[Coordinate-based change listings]
[Start of section]

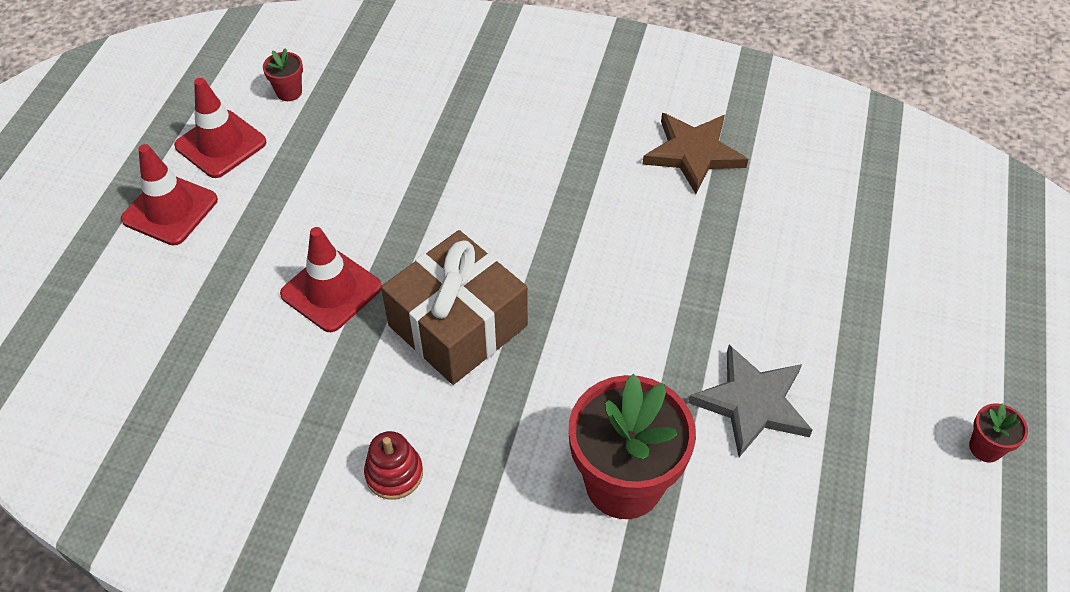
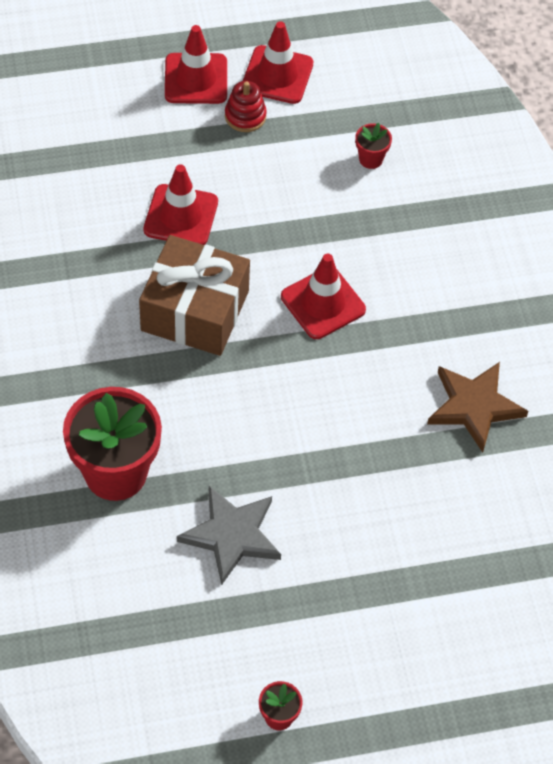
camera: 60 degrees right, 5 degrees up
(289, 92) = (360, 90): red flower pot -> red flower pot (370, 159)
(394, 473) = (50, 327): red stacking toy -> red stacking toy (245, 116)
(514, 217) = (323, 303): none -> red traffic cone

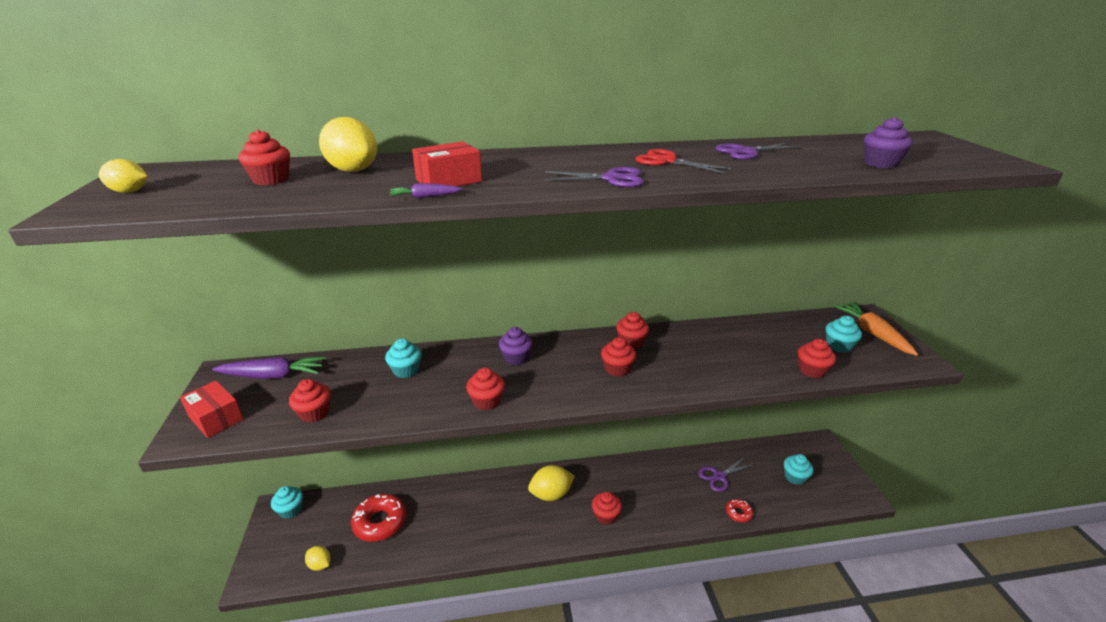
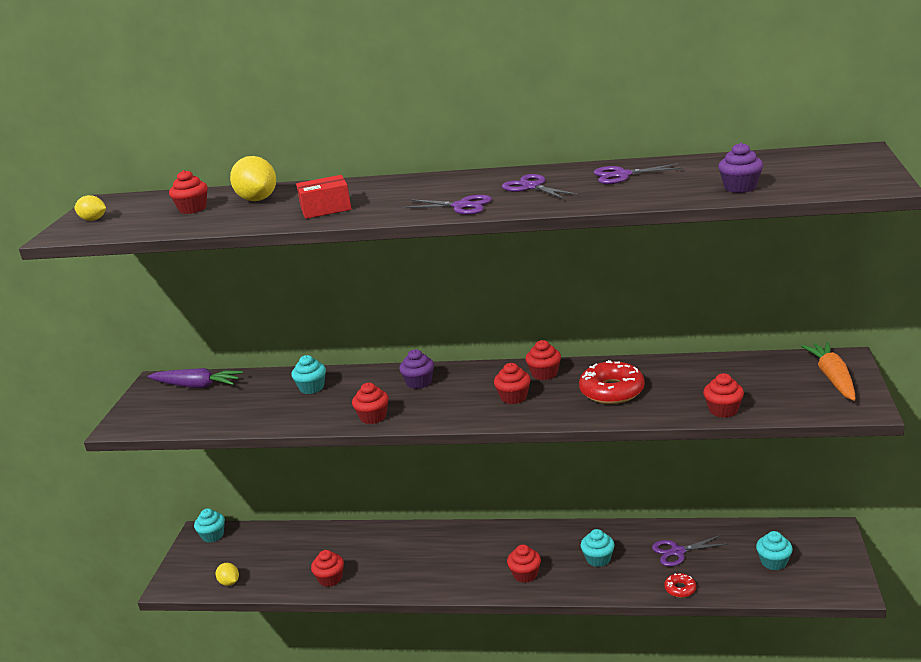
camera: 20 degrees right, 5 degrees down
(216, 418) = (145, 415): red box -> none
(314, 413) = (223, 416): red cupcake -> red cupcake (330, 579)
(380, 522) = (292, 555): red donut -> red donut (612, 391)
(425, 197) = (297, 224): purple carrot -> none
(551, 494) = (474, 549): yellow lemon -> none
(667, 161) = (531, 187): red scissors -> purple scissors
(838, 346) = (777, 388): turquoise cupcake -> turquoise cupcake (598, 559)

[End of section]
[Start of section]

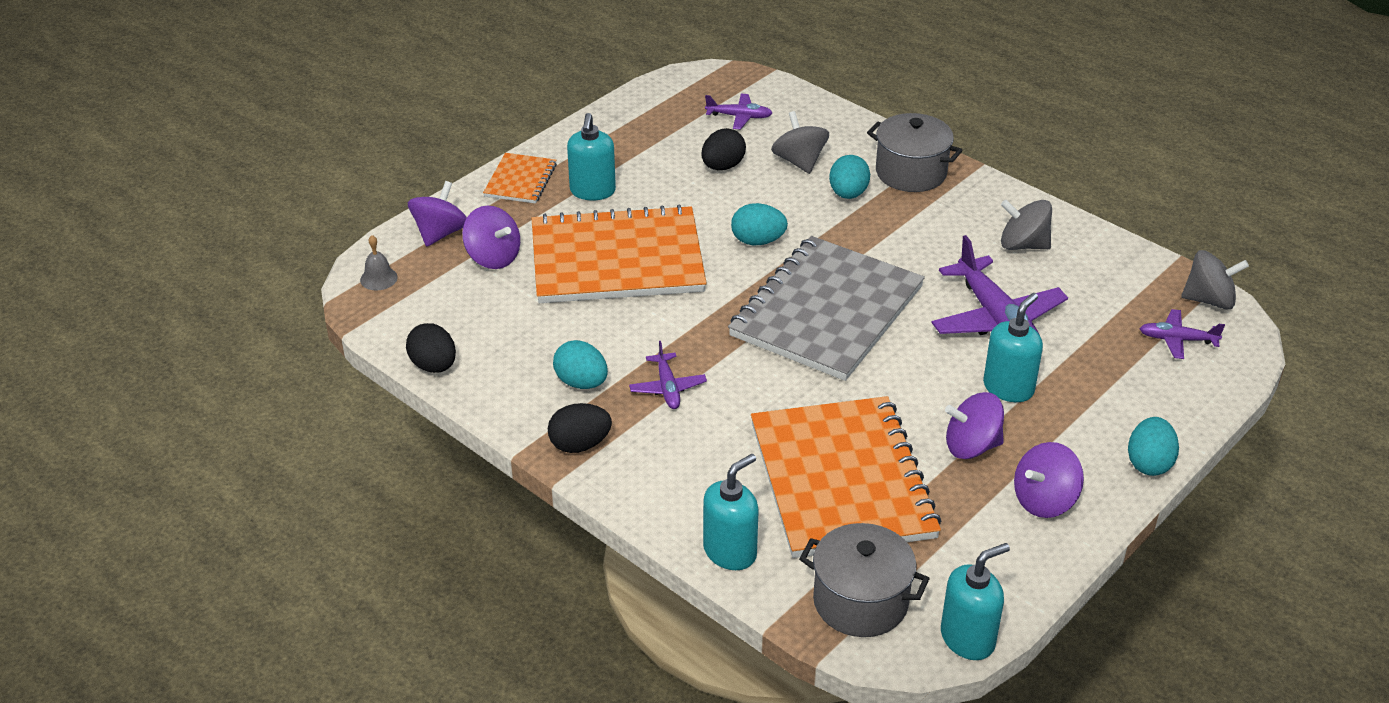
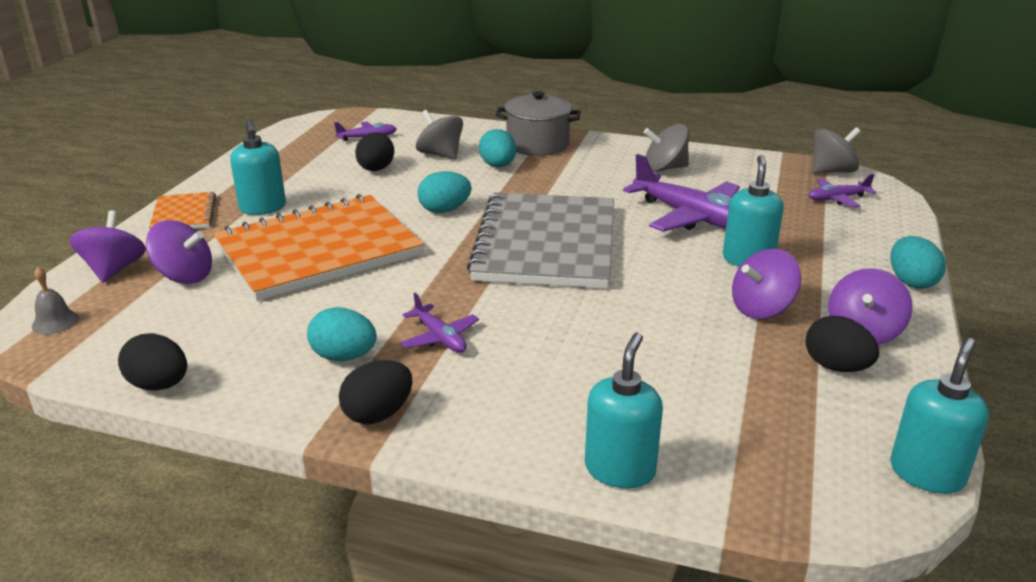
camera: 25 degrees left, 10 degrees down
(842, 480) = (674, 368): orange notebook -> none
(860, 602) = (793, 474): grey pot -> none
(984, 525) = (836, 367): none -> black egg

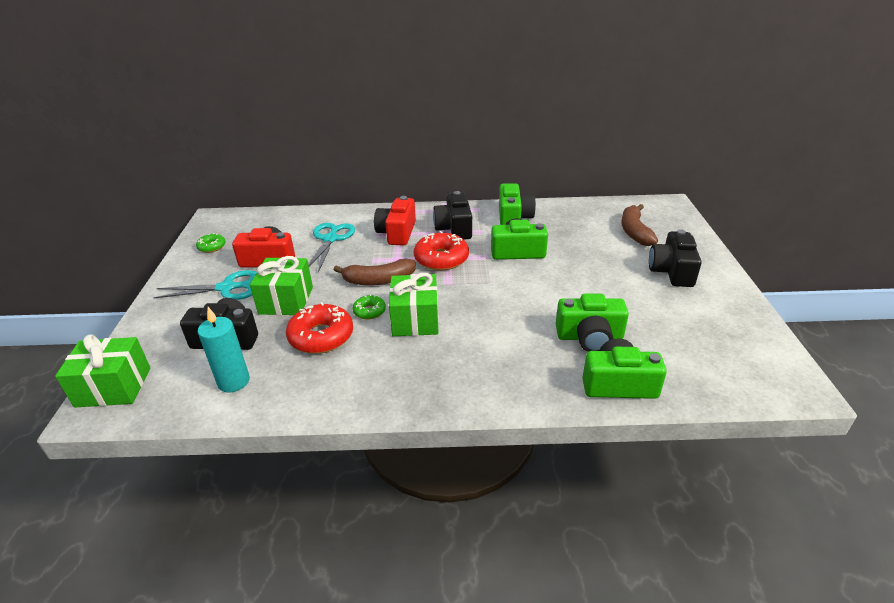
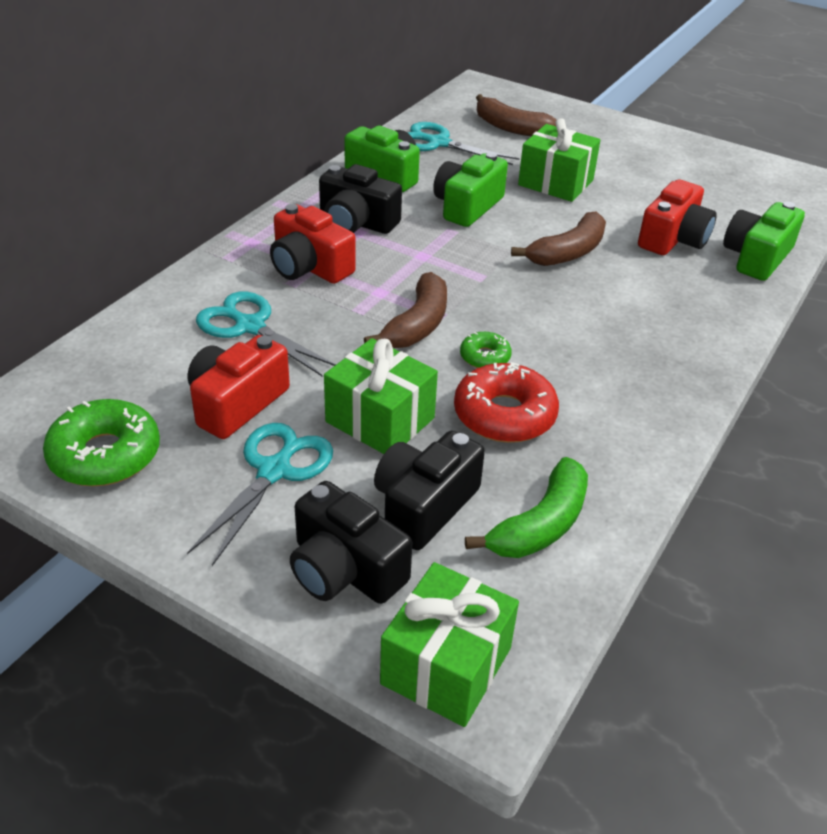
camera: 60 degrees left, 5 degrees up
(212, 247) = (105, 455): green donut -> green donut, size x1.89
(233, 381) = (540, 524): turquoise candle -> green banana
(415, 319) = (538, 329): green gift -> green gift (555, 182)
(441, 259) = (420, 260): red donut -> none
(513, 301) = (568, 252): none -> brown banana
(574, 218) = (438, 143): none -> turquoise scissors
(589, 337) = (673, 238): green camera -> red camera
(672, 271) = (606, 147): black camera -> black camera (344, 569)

[End of section]

• [WRITTEN TASK] Word for word, write out the lines above running from the one with "(984, 525) = (836, 367): none -> black egg" up to and including the one with "(672, 271) = (606, 147): black". Drop any picture.

• [ANSWER TO THE PROBLEM]
(984, 525) = (836, 367): none -> black egg

camera: 60 degrees left, 5 degrees up
(212, 247) = (105, 455): green donut -> green donut, size x1.89
(233, 381) = (540, 524): turquoise candle -> green banana
(415, 319) = (538, 329): green gift -> green gift (555, 182)
(441, 259) = (420, 260): red donut -> none
(513, 301) = (568, 252): none -> brown banana
(574, 218) = (438, 143): none -> turquoise scissors
(589, 337) = (673, 238): green camera -> red camera
(672, 271) = (606, 147): black camera -> black camera (344, 569)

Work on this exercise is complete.